Exercise instructions:
From the data that follows, print exactly the lines starting at the one containing "(581, 438) = (217, 278): none -> purple mouse" and ending at the one containing "(674, 174) = (696, 345): purple"; include both of them and nothing more.
· · · · ·
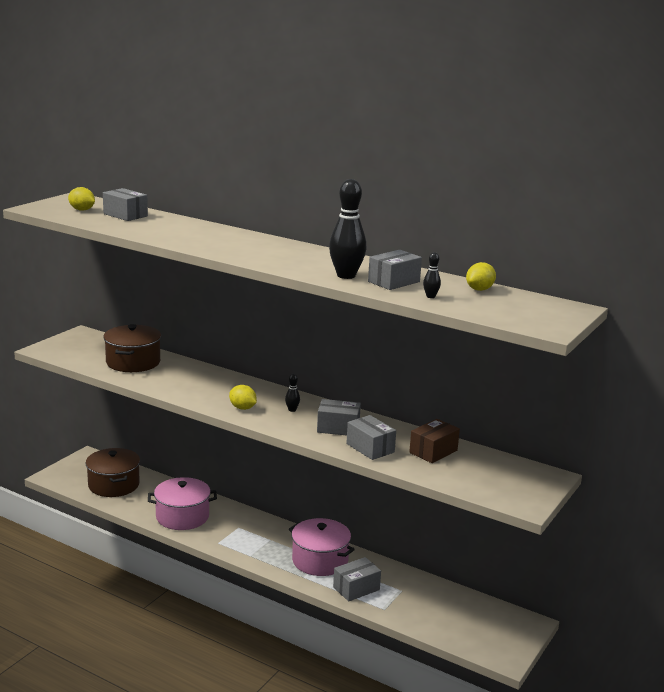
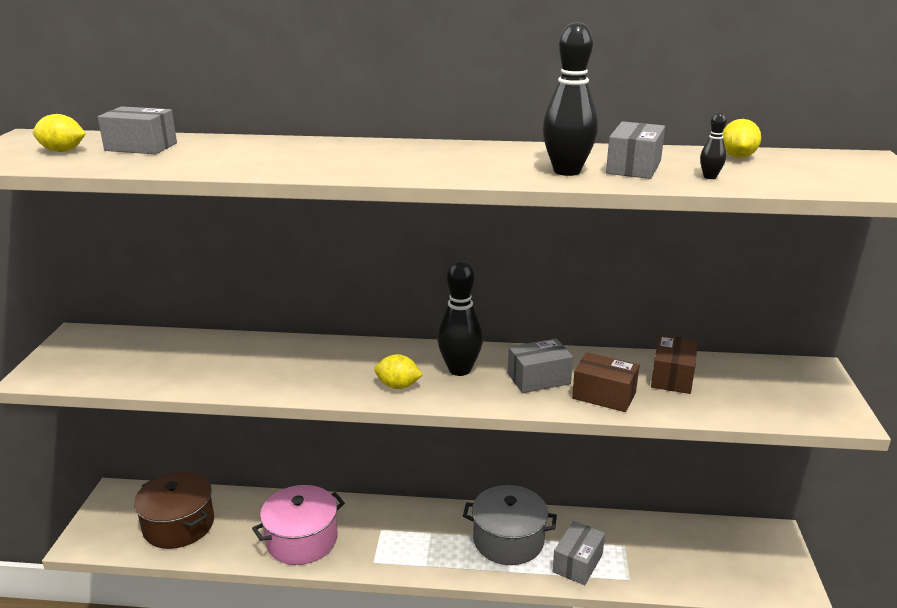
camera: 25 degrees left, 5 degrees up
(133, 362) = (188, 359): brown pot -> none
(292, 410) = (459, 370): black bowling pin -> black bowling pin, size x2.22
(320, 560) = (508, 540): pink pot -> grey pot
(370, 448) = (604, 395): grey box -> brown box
· · · · ·
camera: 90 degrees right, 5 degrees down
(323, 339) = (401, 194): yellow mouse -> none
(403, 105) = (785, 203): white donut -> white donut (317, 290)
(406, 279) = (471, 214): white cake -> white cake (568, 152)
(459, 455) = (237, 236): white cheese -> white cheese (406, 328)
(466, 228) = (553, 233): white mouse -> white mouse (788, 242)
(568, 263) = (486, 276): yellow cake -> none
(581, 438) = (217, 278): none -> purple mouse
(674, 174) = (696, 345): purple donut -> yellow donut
· · · · ·
Output:
(581, 438) = (217, 278): none -> purple mouse
(674, 174) = (696, 345): purple donut -> yellow donut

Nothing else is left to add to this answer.